EXERCISE OBJECTIVE
Look for the string "degrees" in the listing below and copy every line in which it appears.

MATERIAL FOR THE TASK
+===+

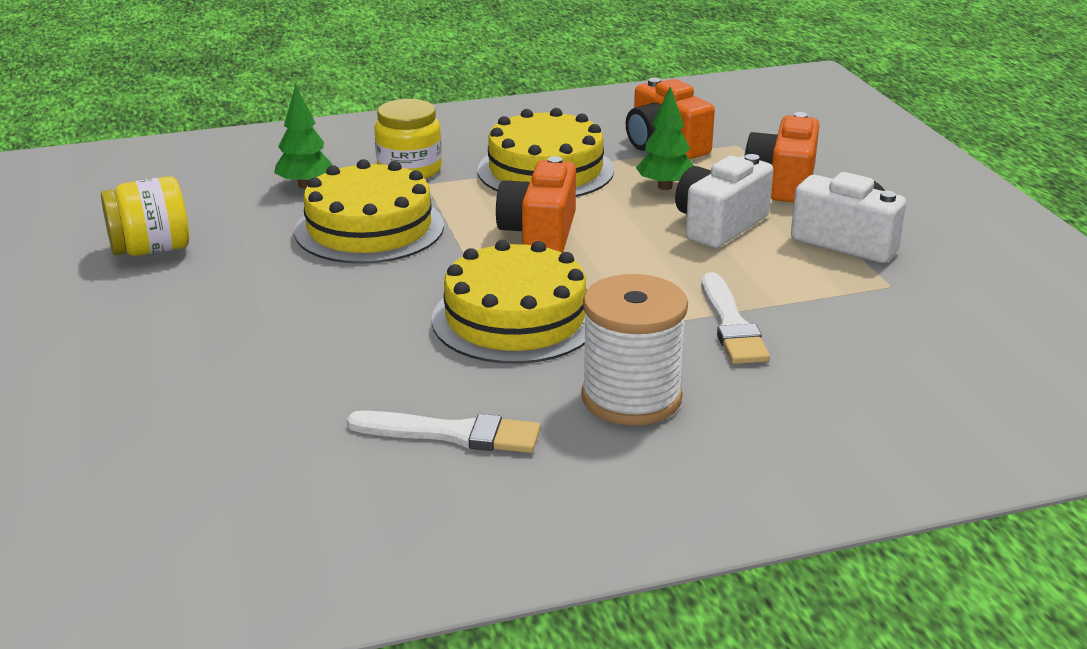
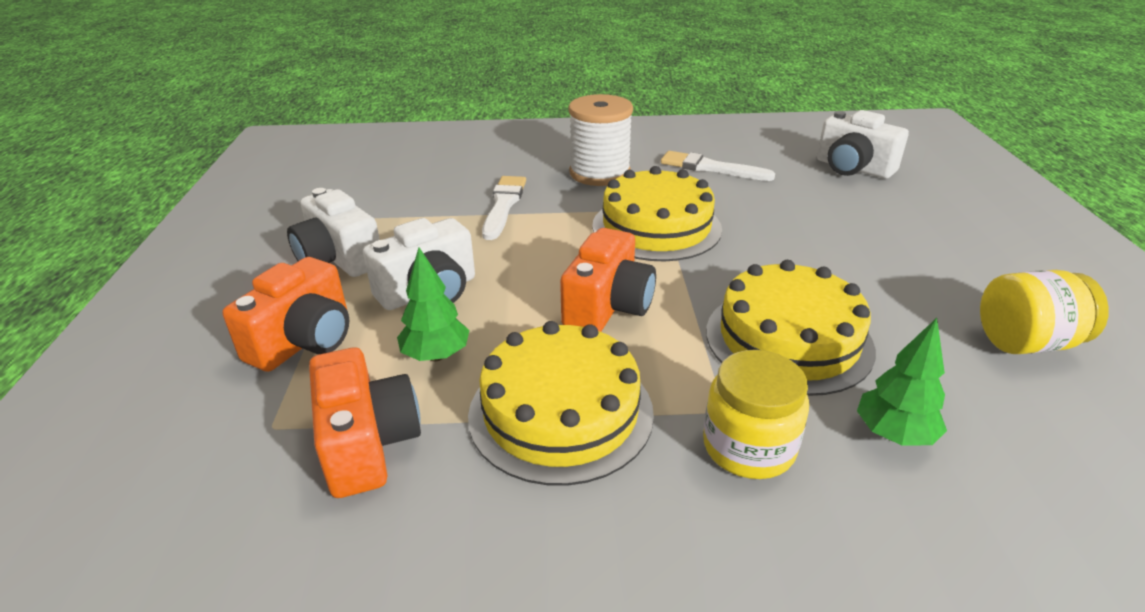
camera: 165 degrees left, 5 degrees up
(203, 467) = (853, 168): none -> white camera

+===+

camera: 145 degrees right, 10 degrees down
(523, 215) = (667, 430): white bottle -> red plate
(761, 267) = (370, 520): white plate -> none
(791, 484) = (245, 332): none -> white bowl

+===+

SOLUTION TO THIS PROBLEM
camera: 165 degrees left, 5 degrees up
camera: 145 degrees right, 10 degrees down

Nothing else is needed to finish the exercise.